EXERCISE OBJECTIVE. Print each entry as it appears. Images stay out of the copy.

= = = = =

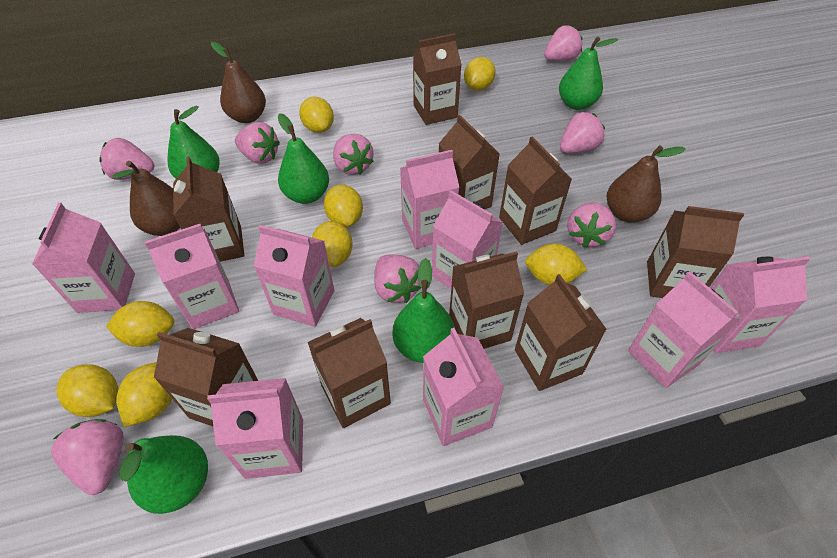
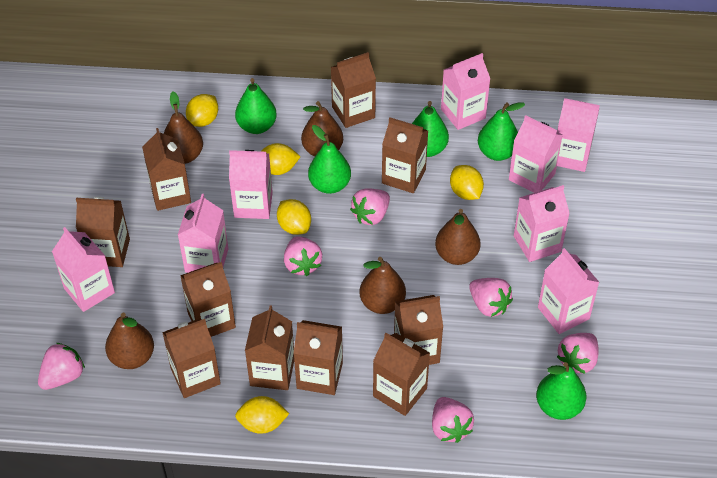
brown carton: 9 -> 10
brown pear: 3 -> 5
pink carton: 9 -> 8
pink strawberry: 8 -> 6
yellow lemon: 8 -> 5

= = = = =

COMPLETED TASK.
brown carton: 9 -> 10
brown pear: 3 -> 5
pink carton: 9 -> 8
pink strawberry: 8 -> 6
yellow lemon: 8 -> 5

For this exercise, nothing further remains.